### Brief:
Reproduce every record exactly as given.

### Provided material:
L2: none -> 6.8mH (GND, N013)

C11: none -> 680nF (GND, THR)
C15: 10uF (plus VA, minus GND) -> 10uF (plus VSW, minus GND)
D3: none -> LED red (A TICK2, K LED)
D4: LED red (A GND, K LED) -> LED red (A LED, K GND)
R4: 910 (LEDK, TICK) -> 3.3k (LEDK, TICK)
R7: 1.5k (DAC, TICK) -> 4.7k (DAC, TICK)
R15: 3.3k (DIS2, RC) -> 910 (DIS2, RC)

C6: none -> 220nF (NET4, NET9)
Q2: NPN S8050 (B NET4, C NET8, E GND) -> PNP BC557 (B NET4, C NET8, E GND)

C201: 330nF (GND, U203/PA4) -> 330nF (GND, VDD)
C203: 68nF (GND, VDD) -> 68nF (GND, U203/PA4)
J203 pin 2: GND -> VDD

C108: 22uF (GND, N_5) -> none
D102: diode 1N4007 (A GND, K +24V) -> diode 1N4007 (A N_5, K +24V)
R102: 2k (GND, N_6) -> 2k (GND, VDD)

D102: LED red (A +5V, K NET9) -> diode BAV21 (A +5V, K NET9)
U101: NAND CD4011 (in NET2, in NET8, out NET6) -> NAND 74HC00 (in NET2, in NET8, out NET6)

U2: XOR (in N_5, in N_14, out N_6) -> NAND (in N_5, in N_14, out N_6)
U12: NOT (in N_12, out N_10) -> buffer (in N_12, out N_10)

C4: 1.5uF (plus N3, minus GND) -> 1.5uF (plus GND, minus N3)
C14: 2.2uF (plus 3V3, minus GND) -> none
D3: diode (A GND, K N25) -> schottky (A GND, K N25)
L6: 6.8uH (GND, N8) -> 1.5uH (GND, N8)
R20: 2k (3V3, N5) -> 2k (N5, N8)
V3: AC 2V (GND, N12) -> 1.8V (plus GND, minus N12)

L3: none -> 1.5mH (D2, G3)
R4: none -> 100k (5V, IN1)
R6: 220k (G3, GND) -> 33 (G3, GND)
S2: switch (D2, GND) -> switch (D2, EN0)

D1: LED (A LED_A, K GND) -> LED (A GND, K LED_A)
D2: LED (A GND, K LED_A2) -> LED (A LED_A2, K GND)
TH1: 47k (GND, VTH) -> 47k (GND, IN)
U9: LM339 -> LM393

### Result of this exercise:
L2: none -> 6.8mH (GND, N013)

C11: none -> 680nF (GND, THR)
C15: 10uF (plus VA, minus GND) -> 10uF (plus VSW, minus GND)
D3: none -> LED red (A TICK2, K LED)
D4: LED red (A GND, K LED) -> LED red (A LED, K GND)
R4: 910 (LEDK, TICK) -> 3.3k (LEDK, TICK)
R7: 1.5k (DAC, TICK) -> 4.7k (DAC, TICK)
R15: 3.3k (DIS2, RC) -> 910 (DIS2, RC)

C6: none -> 220nF (NET4, NET9)
Q2: NPN S8050 (B NET4, C NET8, E GND) -> PNP BC557 (B NET4, C NET8, E GND)

C201: 330nF (GND, U203/PA4) -> 330nF (GND, VDD)
C203: 68nF (GND, VDD) -> 68nF (GND, U203/PA4)
J203 pin 2: GND -> VDD

C108: 22uF (GND, N_5) -> none
D102: diode 1N4007 (A GND, K +24V) -> diode 1N4007 (A N_5, K +24V)
R102: 2k (GND, N_6) -> 2k (GND, VDD)

D102: LED red (A +5V, K NET9) -> diode BAV21 (A +5V, K NET9)
U101: NAND CD4011 (in NET2, in NET8, out NET6) -> NAND 74HC00 (in NET2, in NET8, out NET6)

U2: XOR (in N_5, in N_14, out N_6) -> NAND (in N_5, in N_14, out N_6)
U12: NOT (in N_12, out N_10) -> buffer (in N_12, out N_10)

C4: 1.5uF (plus N3, minus GND) -> 1.5uF (plus GND, minus N3)
C14: 2.2uF (plus 3V3, minus GND) -> none
D3: diode (A GND, K N25) -> schottky (A GND, K N25)
L6: 6.8uH (GND, N8) -> 1.5uH (GND, N8)
R20: 2k (3V3, N5) -> 2k (N5, N8)
V3: AC 2V (GND, N12) -> 1.8V (plus GND, minus N12)

L3: none -> 1.5mH (D2, G3)
R4: none -> 100k (5V, IN1)
R6: 220k (G3, GND) -> 33 (G3, GND)
S2: switch (D2, GND) -> switch (D2, EN0)

D1: LED (A LED_A, K GND) -> LED (A GND, K LED_A)
D2: LED (A GND, K LED_A2) -> LED (A LED_A2, K GND)
TH1: 47k (GND, VTH) -> 47k (GND, IN)
U9: LM339 -> LM393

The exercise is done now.